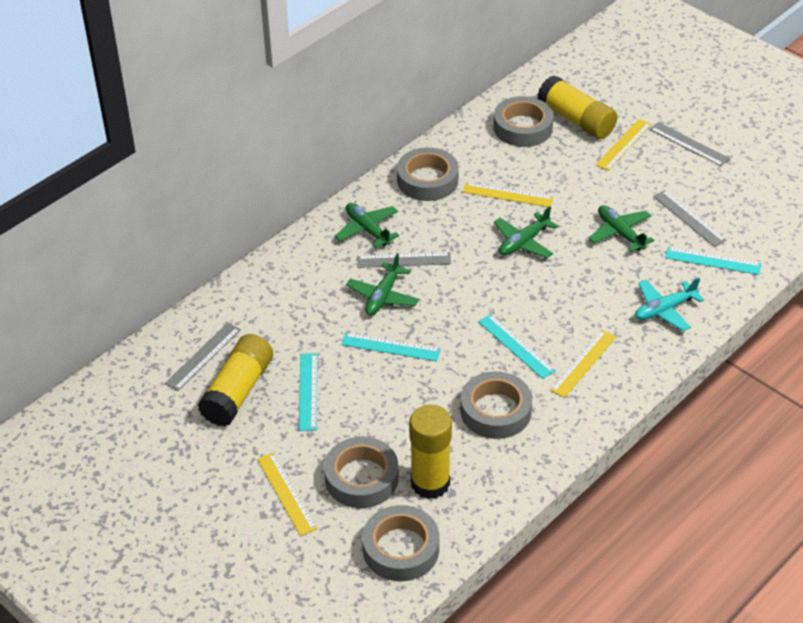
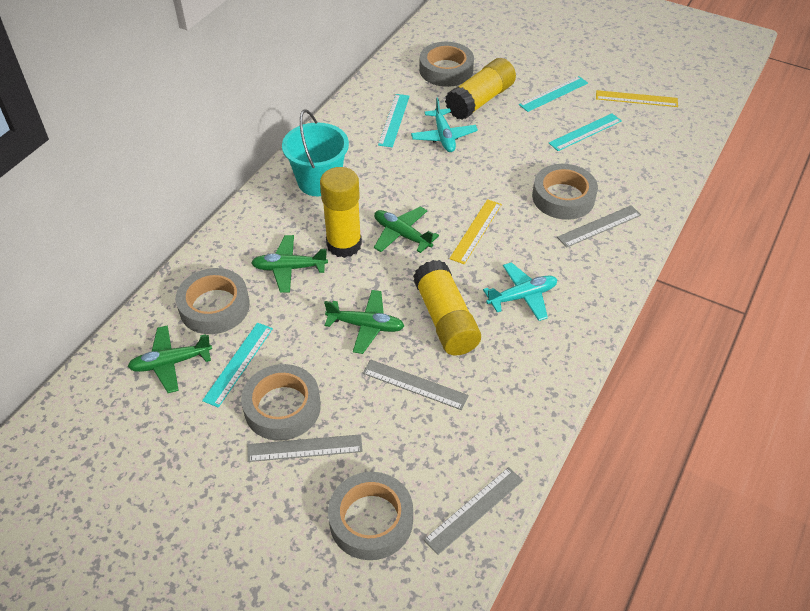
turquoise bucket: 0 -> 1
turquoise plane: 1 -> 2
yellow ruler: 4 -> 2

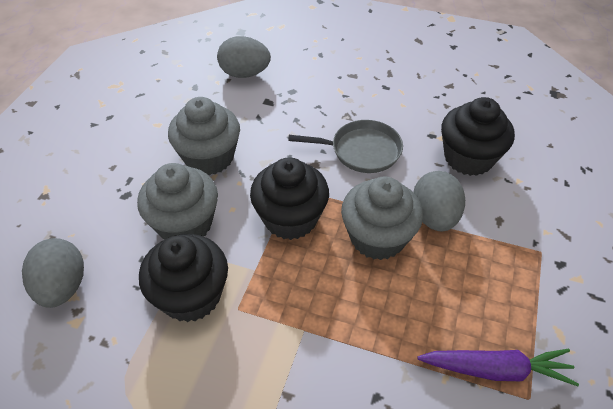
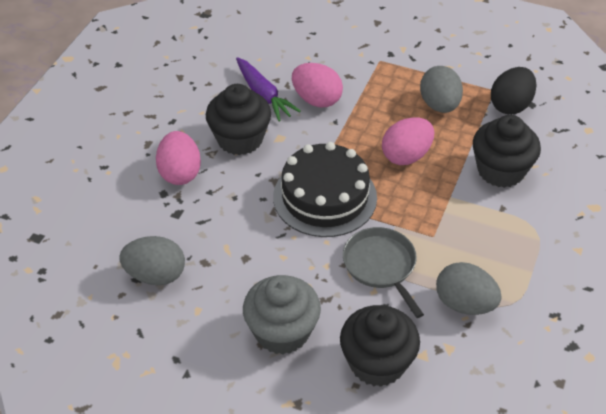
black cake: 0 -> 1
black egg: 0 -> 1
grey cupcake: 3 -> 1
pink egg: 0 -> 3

**Exercise:** The answer must be every line of the listing that holds the word "turquoise".

**Solution to this task:**
turquoise bucket: 0 -> 1
turquoise plane: 1 -> 2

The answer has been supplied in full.